▸ Requirement: Leave out the pictures, then return the records word for word.

(Stored dataset items)
[Start of Attachment]
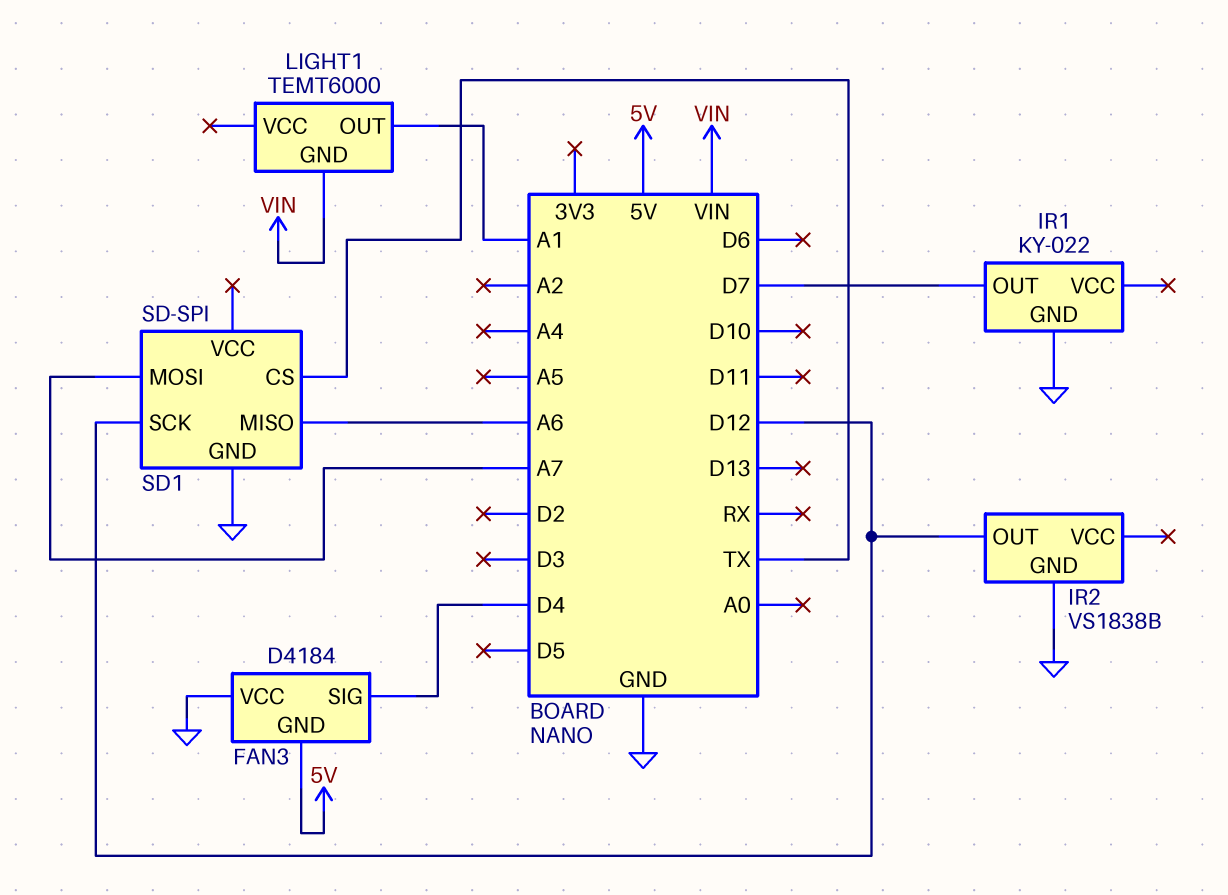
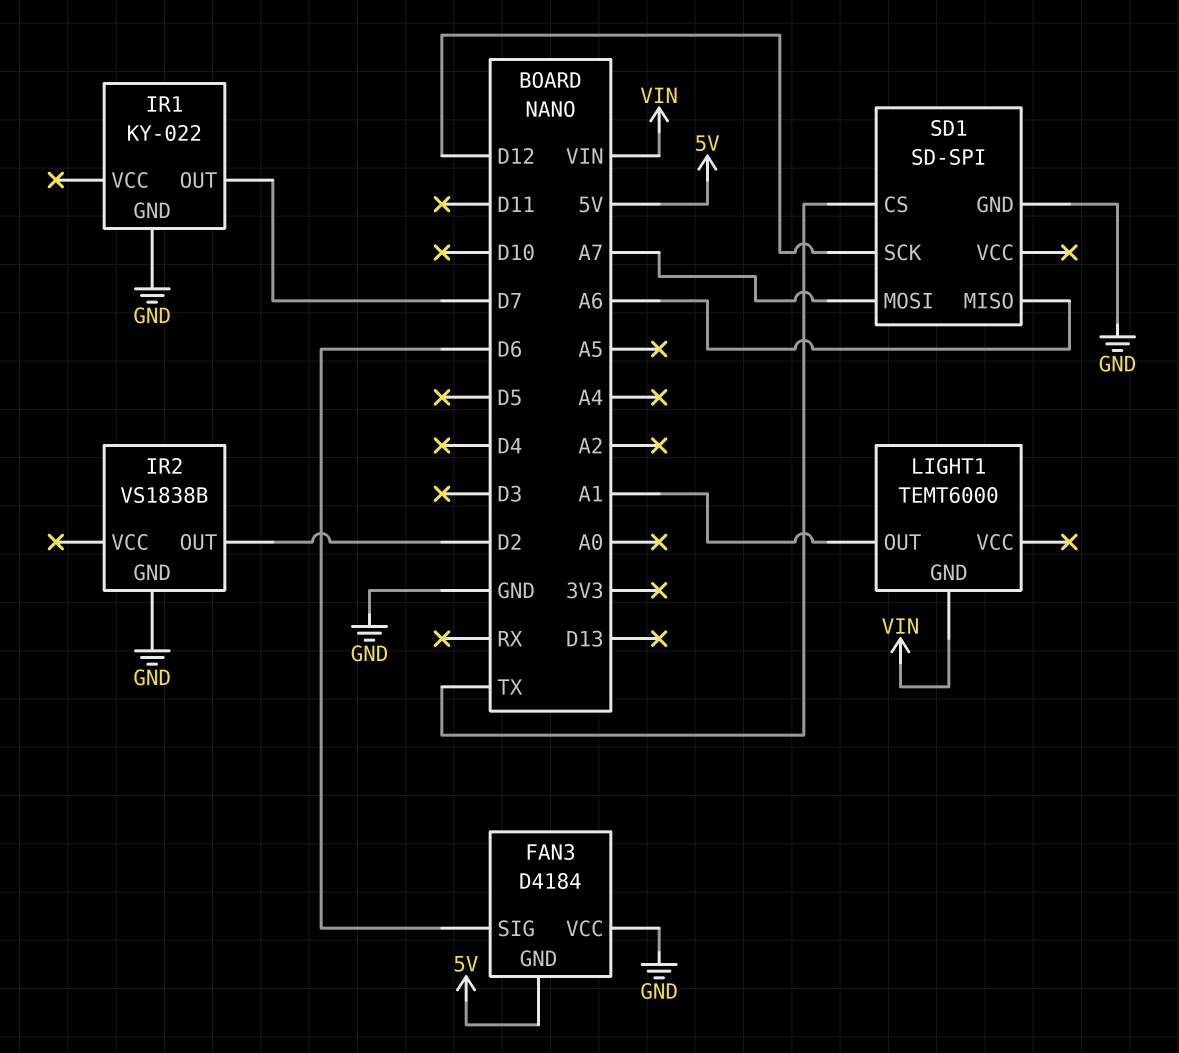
FAN3 pin SIG: D4 -> D6
IR2 pin OUT: D12 -> D2

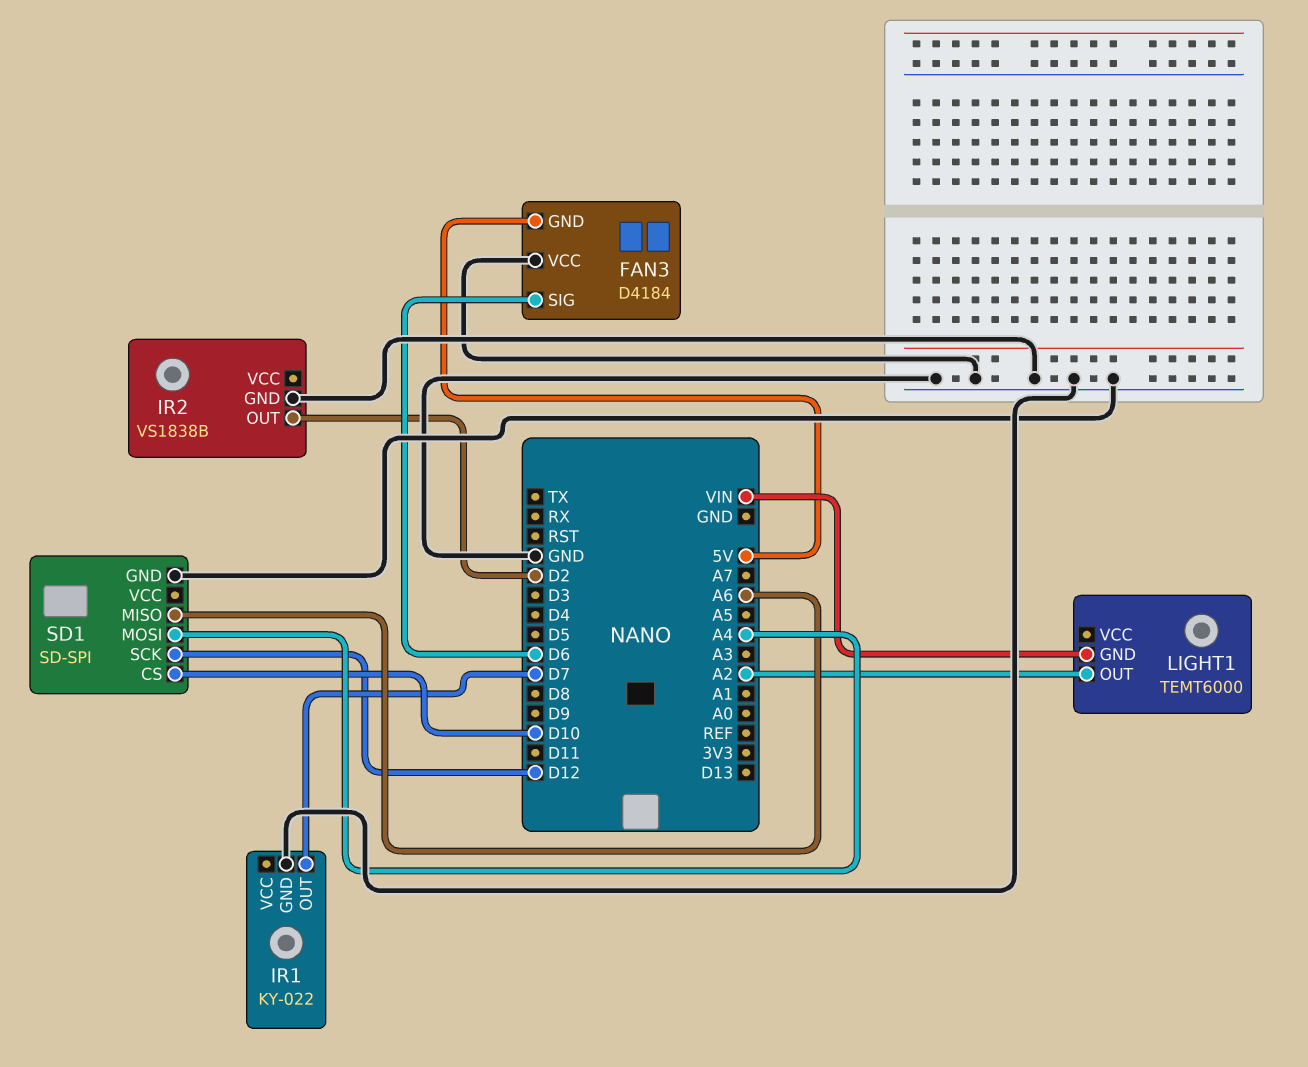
LIGHT1 pin OUT: A1 -> A2
SD1 pin CS: TX -> D10
SD1 pin MOSI: A7 -> A4

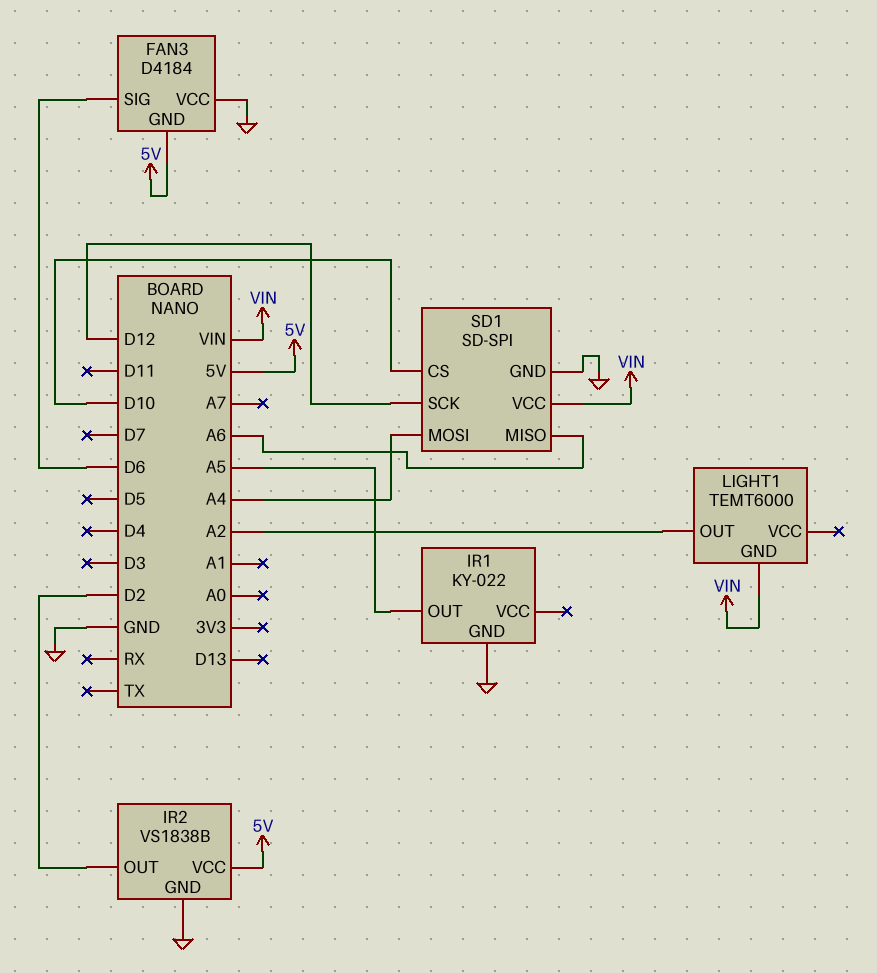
IR1 pin OUT: D7 -> A5
IR2 pin VCC: none -> 5V
SD1 pin VCC: none -> VIN

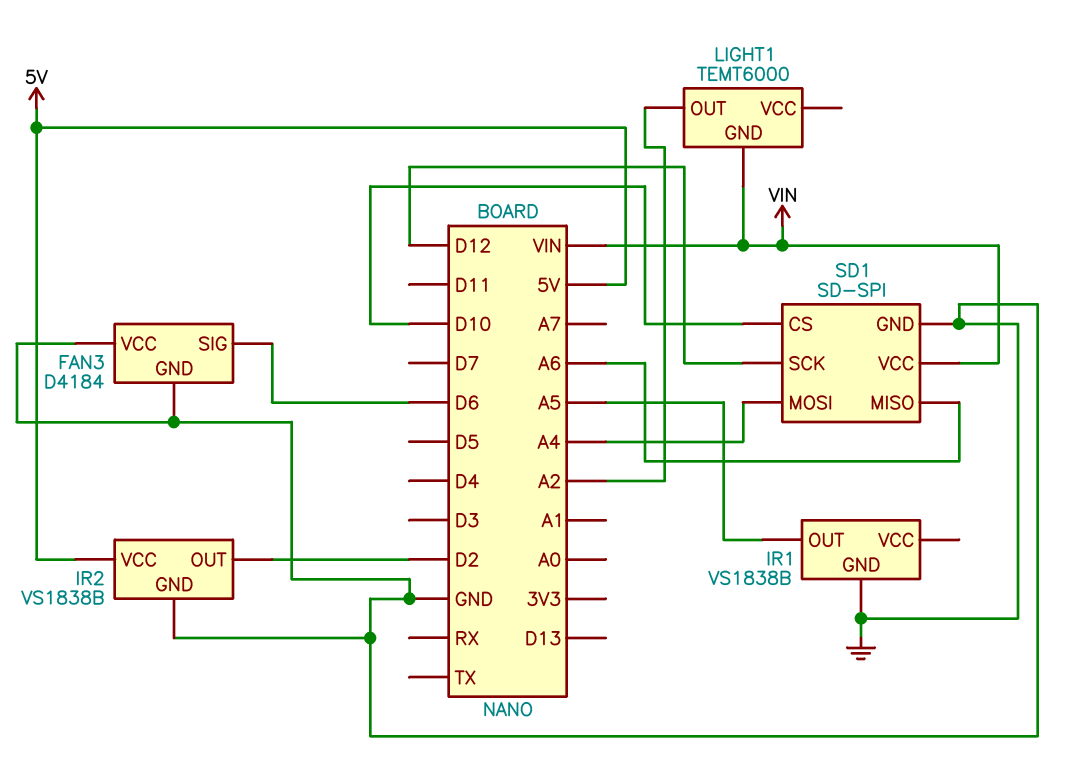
FAN3 pin GND: 5V -> GND
IR1: KY-022 -> VS1838B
[End of Attachment]
▸ Exercise output:
FAN3 pin SIG: D4 -> D6
IR2 pin OUT: D12 -> D2

LIGHT1 pin OUT: A1 -> A2
SD1 pin CS: TX -> D10
SD1 pin MOSI: A7 -> A4

IR1 pin OUT: D7 -> A5
IR2 pin VCC: none -> 5V
SD1 pin VCC: none -> VIN

FAN3 pin GND: 5V -> GND
IR1: KY-022 -> VS1838B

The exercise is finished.